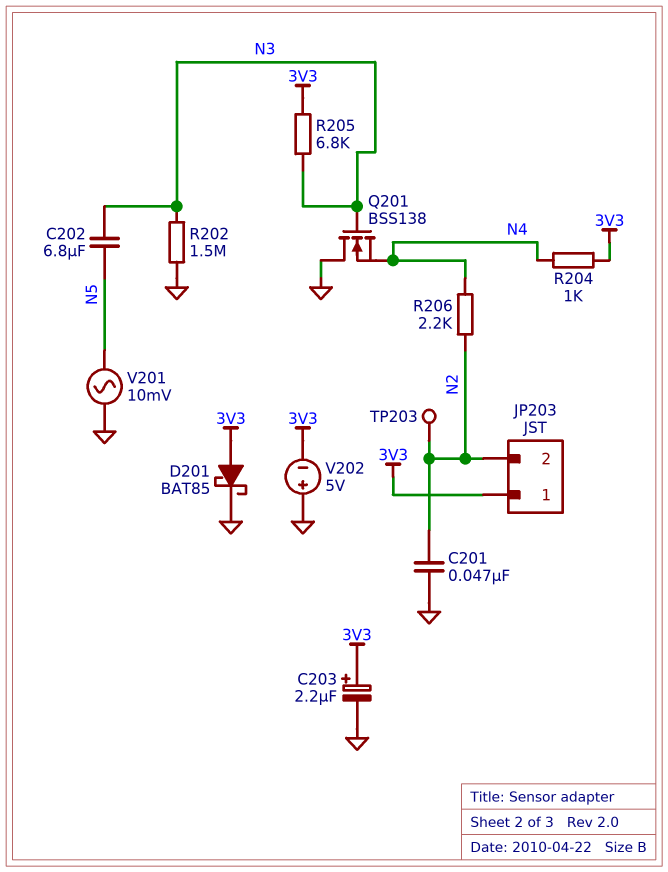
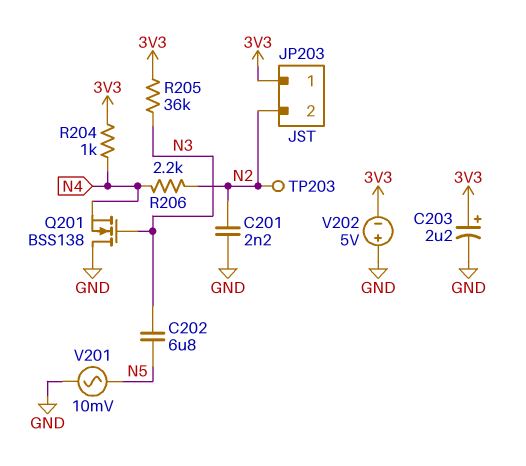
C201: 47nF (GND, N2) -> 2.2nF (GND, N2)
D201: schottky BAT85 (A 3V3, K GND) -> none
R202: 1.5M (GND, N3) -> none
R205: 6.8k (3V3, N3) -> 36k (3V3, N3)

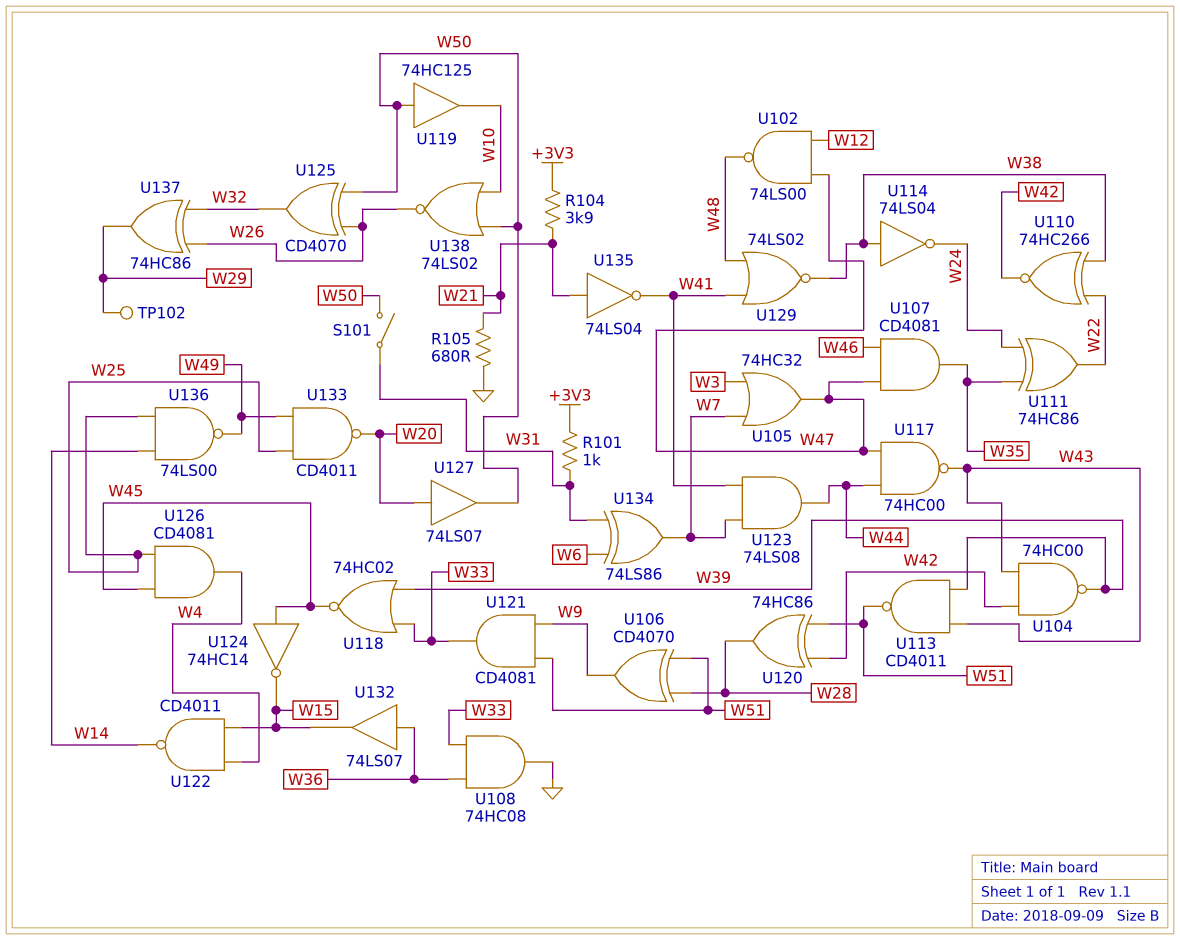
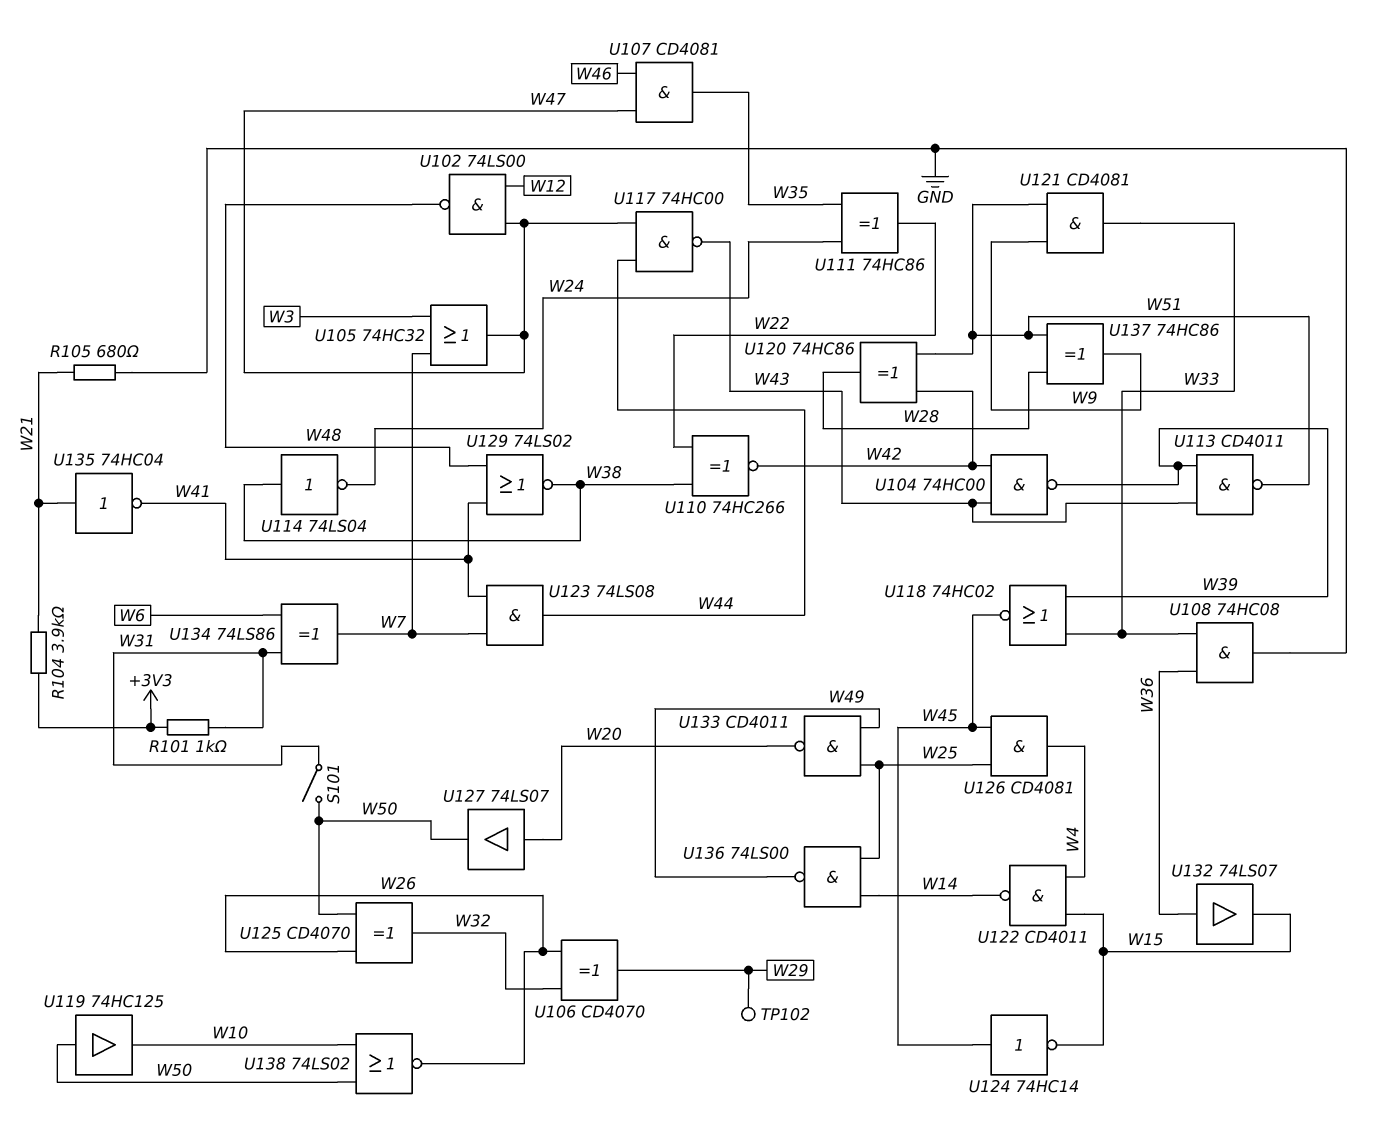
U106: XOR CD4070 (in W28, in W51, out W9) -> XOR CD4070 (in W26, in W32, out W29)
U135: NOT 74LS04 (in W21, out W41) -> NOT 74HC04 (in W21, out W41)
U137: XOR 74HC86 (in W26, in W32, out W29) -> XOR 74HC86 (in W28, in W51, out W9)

◇ ◇ ◇ ◇ ◇

* [Instructions to follow] Produce a word-for-word version of the material, with no pictures included.

* [Result of this task]
C201: 47nF (GND, N2) -> 2.2nF (GND, N2)
D201: schottky BAT85 (A 3V3, K GND) -> none
R202: 1.5M (GND, N3) -> none
R205: 6.8k (3V3, N3) -> 36k (3V3, N3)

U106: XOR CD4070 (in W28, in W51, out W9) -> XOR CD4070 (in W26, in W32, out W29)
U135: NOT 74LS04 (in W21, out W41) -> NOT 74HC04 (in W21, out W41)
U137: XOR 74HC86 (in W26, in W32, out W29) -> XOR 74HC86 (in W28, in W51, out W9)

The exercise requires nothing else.